### The task:
Rewrite the rows below, swapping every "purple L-shape" for "yellow L-shape" and keeping everything else the same. Leave out the picture lines.

────────────────

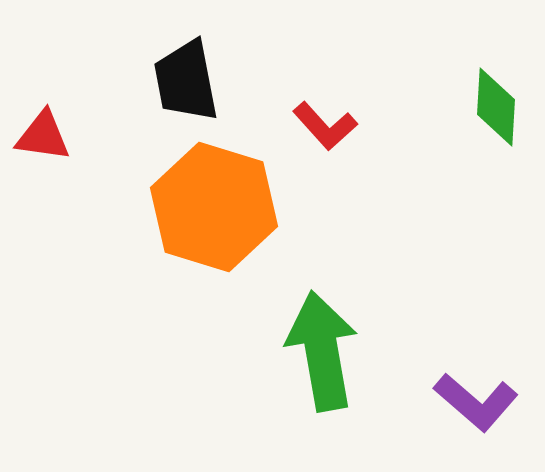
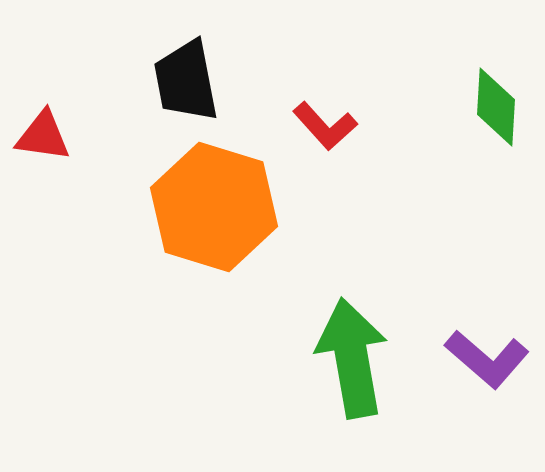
green arrow: moved 30 px right, 7 px down
purple L-shape: moved 11 px right, 43 px up
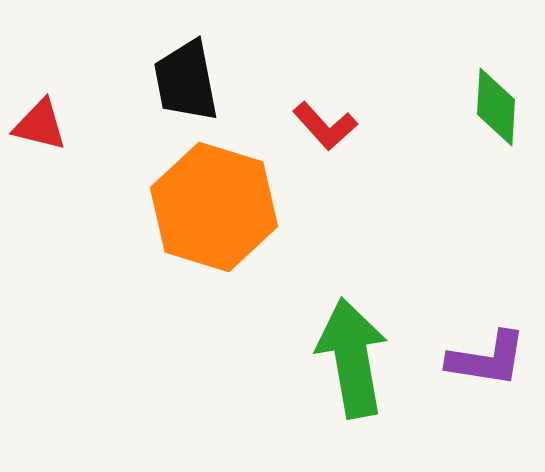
red triangle: moved 3 px left, 11 px up; rotated 6 degrees clockwise
purple L-shape: rotated 32 degrees counterclockwise
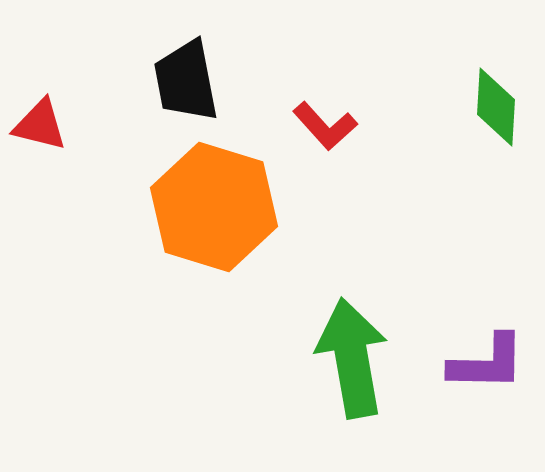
purple L-shape: moved 4 px down; rotated 8 degrees counterclockwise
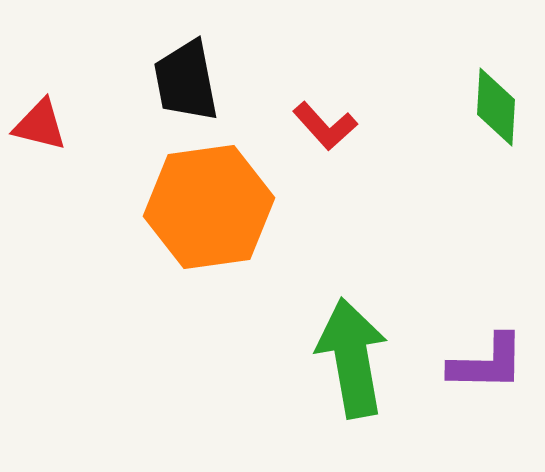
orange hexagon: moved 5 px left; rotated 25 degrees counterclockwise
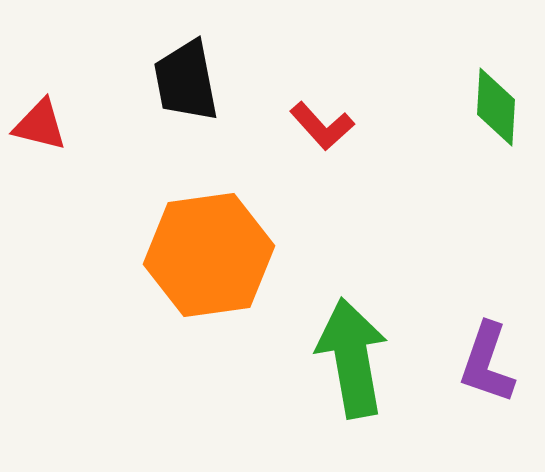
red L-shape: moved 3 px left
orange hexagon: moved 48 px down
purple L-shape: rotated 108 degrees clockwise
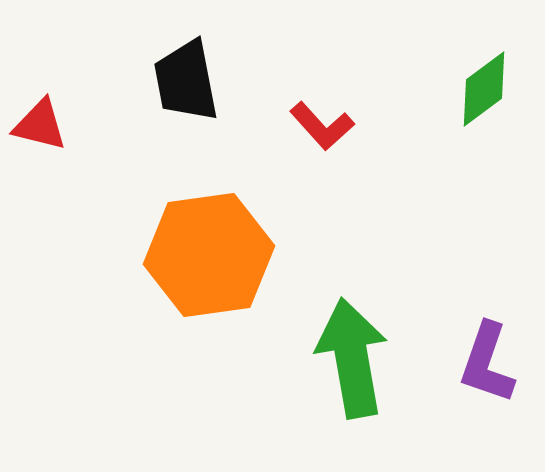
green diamond: moved 12 px left, 18 px up; rotated 50 degrees clockwise
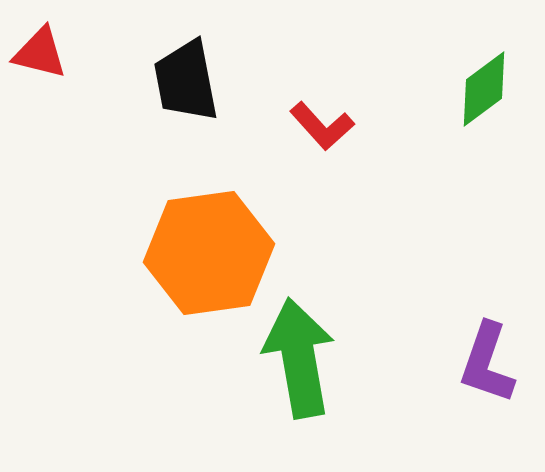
red triangle: moved 72 px up
orange hexagon: moved 2 px up
green arrow: moved 53 px left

────────────────

### Task output:
green arrow: moved 30 px right, 7 px down
yellow L-shape: moved 11 px right, 43 px up
red triangle: moved 3 px left, 11 px up; rotated 6 degrees clockwise
yellow L-shape: rotated 32 degrees counterclockwise
yellow L-shape: moved 4 px down; rotated 8 degrees counterclockwise
orange hexagon: moved 5 px left; rotated 25 degrees counterclockwise
red L-shape: moved 3 px left
orange hexagon: moved 48 px down
yellow L-shape: rotated 108 degrees clockwise
green diamond: moved 12 px left, 18 px up; rotated 50 degrees clockwise
red triangle: moved 72 px up
orange hexagon: moved 2 px up
green arrow: moved 53 px left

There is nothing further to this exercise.